-- Prompt --
Please filter the data down to the lines that include the word "none" and copy them.

-- Excerpted data --
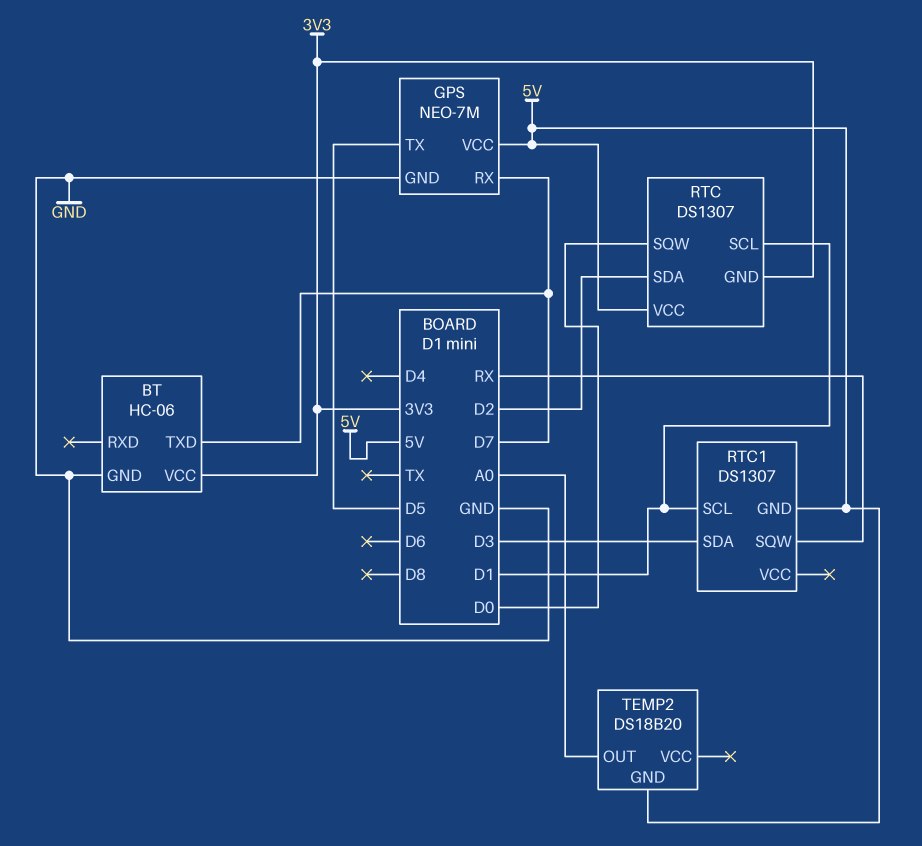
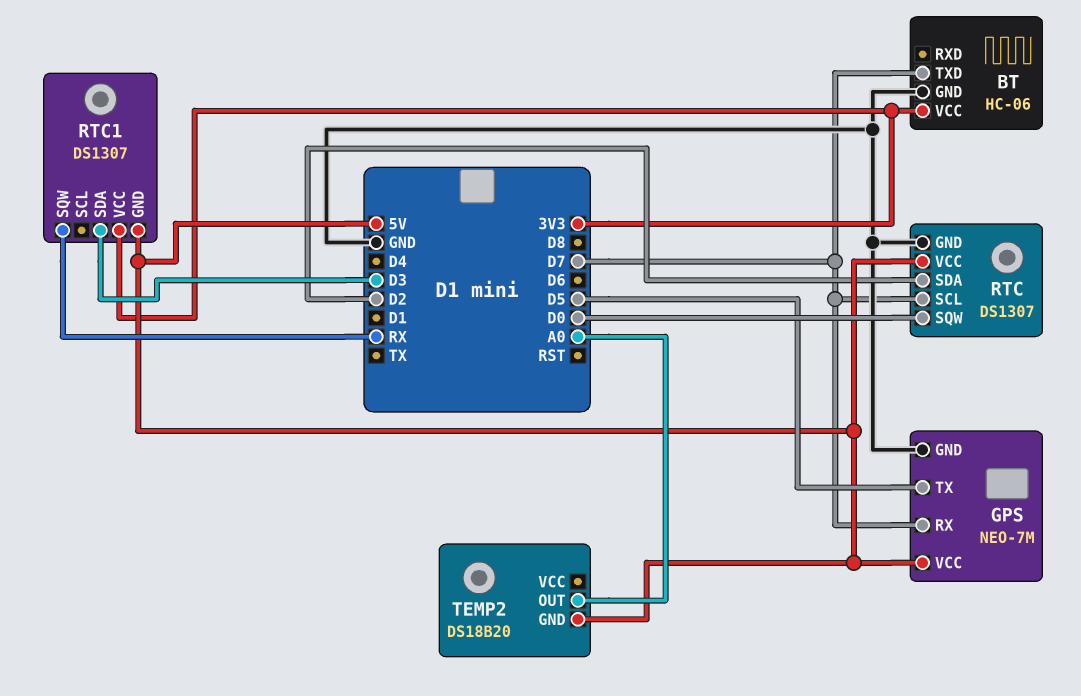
RTC pin GND: 3V3 -> GND
RTC pin SCL: D1 -> D7
RTC1 pin SCL: D1 -> none
RTC1 pin VCC: none -> 3V3

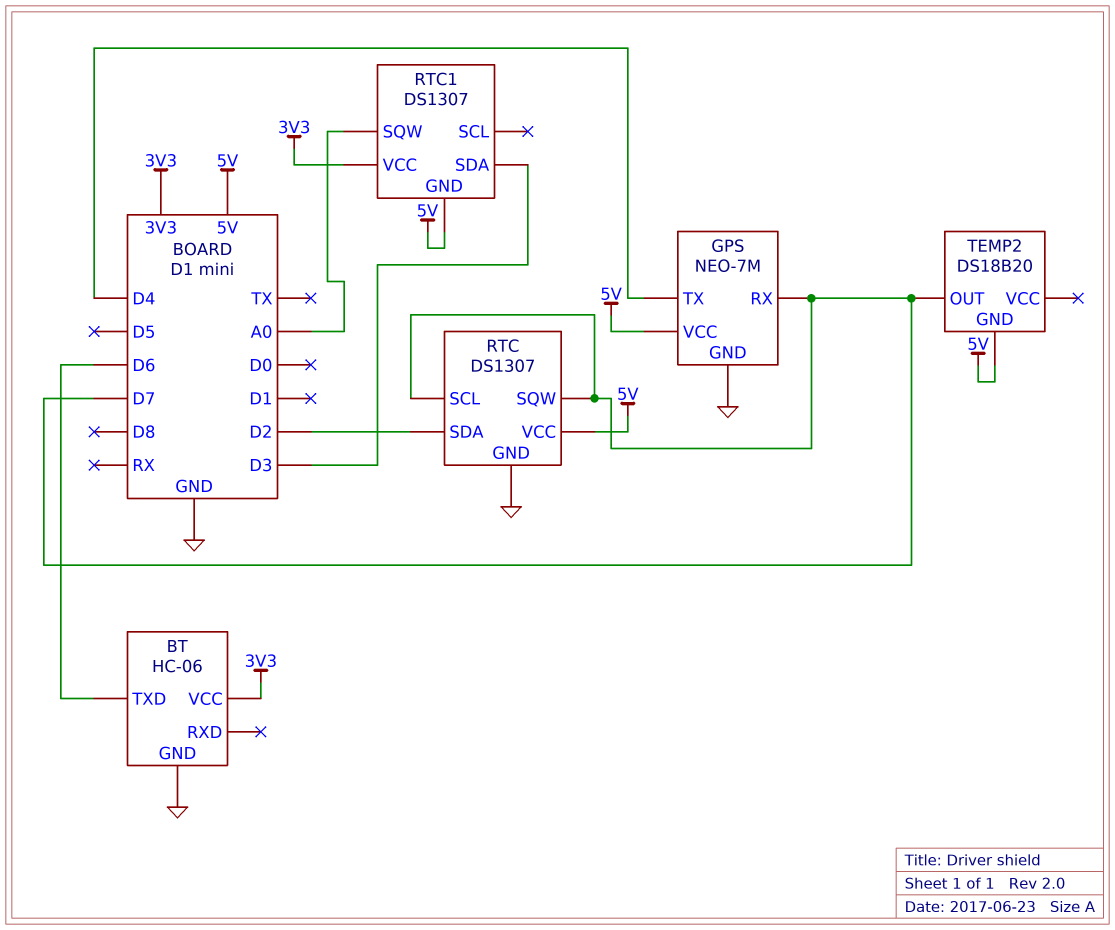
BT pin TXD: D7 -> D6
GPS pin TX: D5 -> D4
RTC pin SQW: D0 -> D7
RTC1 pin SQW: RX -> A0
TEMP2 pin OUT: A0 -> D7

-- Solution for this problem --
RTC1 pin SCL: D1 -> none
RTC1 pin VCC: none -> 3V3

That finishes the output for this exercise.